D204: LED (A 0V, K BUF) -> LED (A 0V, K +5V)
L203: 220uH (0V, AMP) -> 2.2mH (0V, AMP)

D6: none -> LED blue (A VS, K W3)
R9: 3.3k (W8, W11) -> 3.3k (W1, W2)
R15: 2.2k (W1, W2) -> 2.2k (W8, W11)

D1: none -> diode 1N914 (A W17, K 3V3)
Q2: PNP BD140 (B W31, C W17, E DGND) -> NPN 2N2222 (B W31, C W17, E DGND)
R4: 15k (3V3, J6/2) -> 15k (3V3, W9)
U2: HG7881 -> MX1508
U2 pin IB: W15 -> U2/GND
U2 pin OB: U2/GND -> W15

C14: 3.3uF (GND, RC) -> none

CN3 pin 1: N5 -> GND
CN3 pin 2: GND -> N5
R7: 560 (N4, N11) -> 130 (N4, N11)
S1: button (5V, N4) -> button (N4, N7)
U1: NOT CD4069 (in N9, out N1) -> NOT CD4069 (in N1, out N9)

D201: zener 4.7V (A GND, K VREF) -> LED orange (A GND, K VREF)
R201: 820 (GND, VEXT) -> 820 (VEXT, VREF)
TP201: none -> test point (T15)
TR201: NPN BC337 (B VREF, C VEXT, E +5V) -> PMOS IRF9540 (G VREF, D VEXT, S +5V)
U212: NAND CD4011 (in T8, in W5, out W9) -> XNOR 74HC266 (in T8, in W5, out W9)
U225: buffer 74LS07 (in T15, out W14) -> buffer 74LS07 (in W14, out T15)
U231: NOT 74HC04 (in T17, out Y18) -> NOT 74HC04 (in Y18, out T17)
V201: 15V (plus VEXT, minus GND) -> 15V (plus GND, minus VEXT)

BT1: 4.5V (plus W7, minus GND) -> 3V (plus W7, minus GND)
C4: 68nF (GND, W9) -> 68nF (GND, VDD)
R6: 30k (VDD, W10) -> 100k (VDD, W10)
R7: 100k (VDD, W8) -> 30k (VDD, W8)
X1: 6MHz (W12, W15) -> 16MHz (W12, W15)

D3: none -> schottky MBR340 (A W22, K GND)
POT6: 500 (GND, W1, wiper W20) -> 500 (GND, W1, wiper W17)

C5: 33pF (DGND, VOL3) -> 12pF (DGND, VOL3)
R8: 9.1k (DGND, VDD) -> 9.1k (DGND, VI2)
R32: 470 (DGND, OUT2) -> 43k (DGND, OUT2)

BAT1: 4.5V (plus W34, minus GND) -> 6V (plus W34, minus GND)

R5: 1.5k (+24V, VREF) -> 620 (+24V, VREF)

◇ ◇ ◇ ◇ ◇ ◇ ◇

| Task requirements |
The lines from the beginning of the records through the line containing "U1: NOT CD4069" should be reproduced exactly. Include nothing else.

| Expected answer |
D204: LED (A 0V, K BUF) -> LED (A 0V, K +5V)
L203: 220uH (0V, AMP) -> 2.2mH (0V, AMP)

D6: none -> LED blue (A VS, K W3)
R9: 3.3k (W8, W11) -> 3.3k (W1, W2)
R15: 2.2k (W1, W2) -> 2.2k (W8, W11)

D1: none -> diode 1N914 (A W17, K 3V3)
Q2: PNP BD140 (B W31, C W17, E DGND) -> NPN 2N2222 (B W31, C W17, E DGND)
R4: 15k (3V3, J6/2) -> 15k (3V3, W9)
U2: HG7881 -> MX1508
U2 pin IB: W15 -> U2/GND
U2 pin OB: U2/GND -> W15

C14: 3.3uF (GND, RC) -> none

CN3 pin 1: N5 -> GND
CN3 pin 2: GND -> N5
R7: 560 (N4, N11) -> 130 (N4, N11)
S1: button (5V, N4) -> button (N4, N7)
U1: NOT CD4069 (in N9, out N1) -> NOT CD4069 (in N1, out N9)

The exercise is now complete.